Assigned task - Take the line with "R112: 4.7k (GND, INT) -> 6.8k (GND, INT)" and all lines after it, through the end of the records below, and repeat them exactly.

[Data excerpts]

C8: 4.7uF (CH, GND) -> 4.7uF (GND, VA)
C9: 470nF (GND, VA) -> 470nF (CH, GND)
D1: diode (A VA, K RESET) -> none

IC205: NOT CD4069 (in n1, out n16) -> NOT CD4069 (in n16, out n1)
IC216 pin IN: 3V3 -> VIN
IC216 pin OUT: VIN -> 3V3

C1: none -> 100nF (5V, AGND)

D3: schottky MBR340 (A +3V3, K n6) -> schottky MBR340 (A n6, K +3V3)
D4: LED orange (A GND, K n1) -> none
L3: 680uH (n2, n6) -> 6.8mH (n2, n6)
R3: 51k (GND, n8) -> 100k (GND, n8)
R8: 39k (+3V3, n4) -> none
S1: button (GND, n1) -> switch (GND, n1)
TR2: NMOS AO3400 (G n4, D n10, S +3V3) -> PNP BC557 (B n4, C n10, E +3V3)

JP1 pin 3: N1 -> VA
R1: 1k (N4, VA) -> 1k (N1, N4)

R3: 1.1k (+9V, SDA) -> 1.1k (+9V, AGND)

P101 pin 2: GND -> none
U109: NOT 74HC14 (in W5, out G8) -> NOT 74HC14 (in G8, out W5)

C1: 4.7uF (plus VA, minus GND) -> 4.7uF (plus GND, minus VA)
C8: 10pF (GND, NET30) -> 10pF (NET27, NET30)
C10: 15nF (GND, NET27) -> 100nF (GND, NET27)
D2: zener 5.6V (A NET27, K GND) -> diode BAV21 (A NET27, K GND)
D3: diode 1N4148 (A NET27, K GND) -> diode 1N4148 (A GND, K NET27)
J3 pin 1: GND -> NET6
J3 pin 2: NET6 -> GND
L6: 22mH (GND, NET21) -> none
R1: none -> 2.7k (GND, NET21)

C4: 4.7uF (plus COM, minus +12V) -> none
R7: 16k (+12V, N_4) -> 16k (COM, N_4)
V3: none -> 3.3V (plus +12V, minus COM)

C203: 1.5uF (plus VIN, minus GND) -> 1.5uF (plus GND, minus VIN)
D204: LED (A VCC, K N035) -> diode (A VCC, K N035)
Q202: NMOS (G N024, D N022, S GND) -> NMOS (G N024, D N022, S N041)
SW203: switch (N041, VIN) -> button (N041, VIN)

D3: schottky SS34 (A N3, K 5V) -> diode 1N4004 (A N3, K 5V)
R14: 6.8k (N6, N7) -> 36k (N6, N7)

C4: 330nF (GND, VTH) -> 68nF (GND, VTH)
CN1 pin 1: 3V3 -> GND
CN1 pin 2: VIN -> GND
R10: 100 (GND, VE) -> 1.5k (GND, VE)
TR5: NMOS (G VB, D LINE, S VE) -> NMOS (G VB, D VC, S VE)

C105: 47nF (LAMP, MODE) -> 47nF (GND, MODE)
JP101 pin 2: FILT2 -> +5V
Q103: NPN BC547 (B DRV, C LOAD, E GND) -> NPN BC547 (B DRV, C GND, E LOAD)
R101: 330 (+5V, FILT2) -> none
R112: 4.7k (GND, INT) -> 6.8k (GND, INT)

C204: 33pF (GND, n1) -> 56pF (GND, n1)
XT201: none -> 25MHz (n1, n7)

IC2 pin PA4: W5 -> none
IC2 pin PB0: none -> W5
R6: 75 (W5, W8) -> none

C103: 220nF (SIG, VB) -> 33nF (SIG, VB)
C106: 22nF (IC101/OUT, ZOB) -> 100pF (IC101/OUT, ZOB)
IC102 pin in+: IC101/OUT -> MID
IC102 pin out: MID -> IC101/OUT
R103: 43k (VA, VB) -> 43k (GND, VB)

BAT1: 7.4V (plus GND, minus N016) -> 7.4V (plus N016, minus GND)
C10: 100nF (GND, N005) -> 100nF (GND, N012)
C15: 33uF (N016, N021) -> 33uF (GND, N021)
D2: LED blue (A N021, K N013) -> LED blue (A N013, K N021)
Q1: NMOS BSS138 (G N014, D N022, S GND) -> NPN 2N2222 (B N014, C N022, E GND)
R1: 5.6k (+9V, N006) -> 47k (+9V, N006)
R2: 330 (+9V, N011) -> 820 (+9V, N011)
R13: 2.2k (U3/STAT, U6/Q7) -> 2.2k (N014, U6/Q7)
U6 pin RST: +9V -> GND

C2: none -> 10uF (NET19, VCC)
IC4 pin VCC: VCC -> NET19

Result of the task -
R112: 4.7k (GND, INT) -> 6.8k (GND, INT)

C204: 33pF (GND, n1) -> 56pF (GND, n1)
XT201: none -> 25MHz (n1, n7)

IC2 pin PA4: W5 -> none
IC2 pin PB0: none -> W5
R6: 75 (W5, W8) -> none

C103: 220nF (SIG, VB) -> 33nF (SIG, VB)
C106: 22nF (IC101/OUT, ZOB) -> 100pF (IC101/OUT, ZOB)
IC102 pin in+: IC101/OUT -> MID
IC102 pin out: MID -> IC101/OUT
R103: 43k (VA, VB) -> 43k (GND, VB)

BAT1: 7.4V (plus GND, minus N016) -> 7.4V (plus N016, minus GND)
C10: 100nF (GND, N005) -> 100nF (GND, N012)
C15: 33uF (N016, N021) -> 33uF (GND, N021)
D2: LED blue (A N021, K N013) -> LED blue (A N013, K N021)
Q1: NMOS BSS138 (G N014, D N022, S GND) -> NPN 2N2222 (B N014, C N022, E GND)
R1: 5.6k (+9V, N006) -> 47k (+9V, N006)
R2: 330 (+9V, N011) -> 820 (+9V, N011)
R13: 2.2k (U3/STAT, U6/Q7) -> 2.2k (N014, U6/Q7)
U6 pin RST: +9V -> GND

C2: none -> 10uF (NET19, VCC)
IC4 pin VCC: VCC -> NET19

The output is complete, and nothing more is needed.